Instructions for the task
Give the entries below again exactly. Their pictures are not needed.

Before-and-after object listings
::::::::
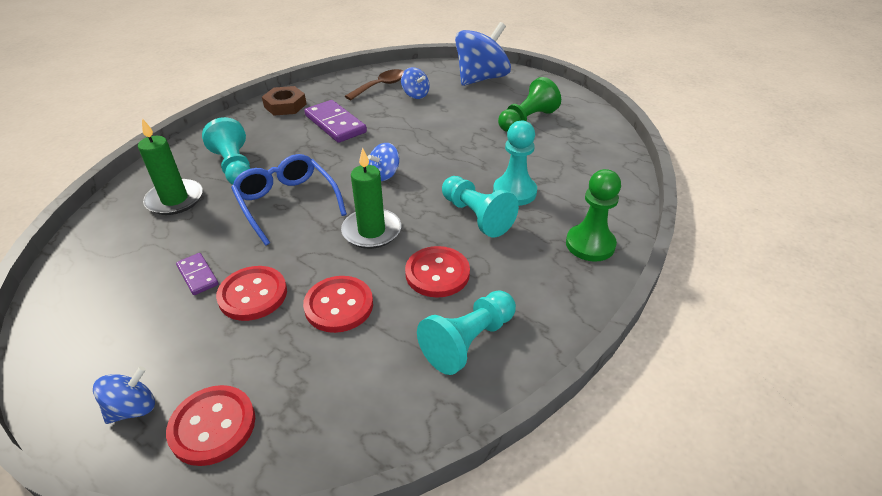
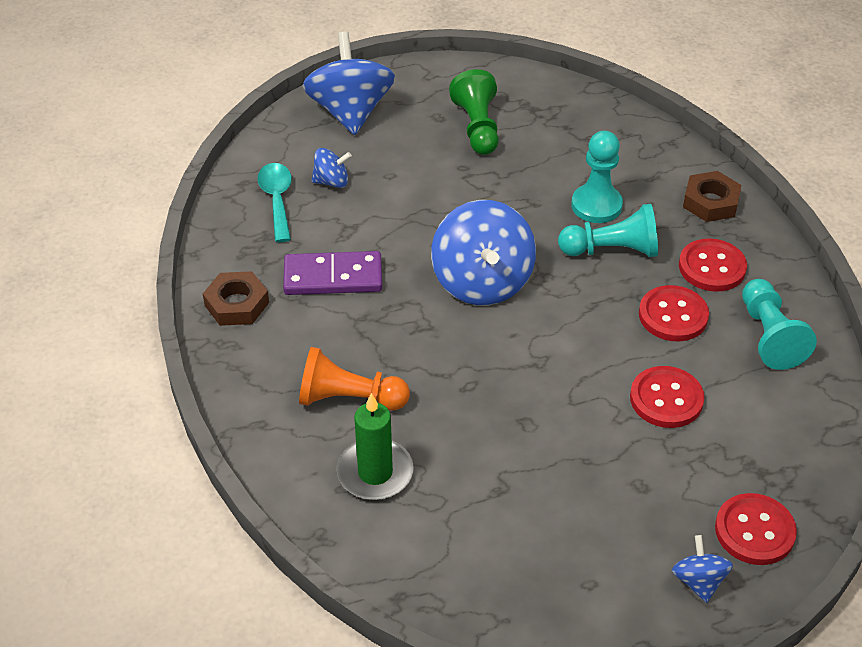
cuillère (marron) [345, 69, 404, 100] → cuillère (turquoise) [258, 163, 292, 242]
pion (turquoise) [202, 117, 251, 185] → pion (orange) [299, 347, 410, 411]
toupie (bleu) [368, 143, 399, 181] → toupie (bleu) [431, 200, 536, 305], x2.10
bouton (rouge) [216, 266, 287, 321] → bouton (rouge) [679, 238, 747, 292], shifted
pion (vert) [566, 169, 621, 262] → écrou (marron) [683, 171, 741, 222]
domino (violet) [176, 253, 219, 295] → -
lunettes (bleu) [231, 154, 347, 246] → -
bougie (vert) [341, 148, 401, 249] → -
::::::::
Answer for this exercise
cuillère (marron) [345, 69, 404, 100] → cuillère (turquoise) [258, 163, 292, 242]
pion (turquoise) [202, 117, 251, 185] → pion (orange) [299, 347, 410, 411]
toupie (bleu) [368, 143, 399, 181] → toupie (bleu) [431, 200, 536, 305], x2.10
bouton (rouge) [216, 266, 287, 321] → bouton (rouge) [679, 238, 747, 292], shifted
pion (vert) [566, 169, 621, 262] → écrou (marron) [683, 171, 741, 222]
domino (violet) [176, 253, 219, 295] → -
lunettes (bleu) [231, 154, 347, 246] → -
bougie (vert) [341, 148, 401, 249] → -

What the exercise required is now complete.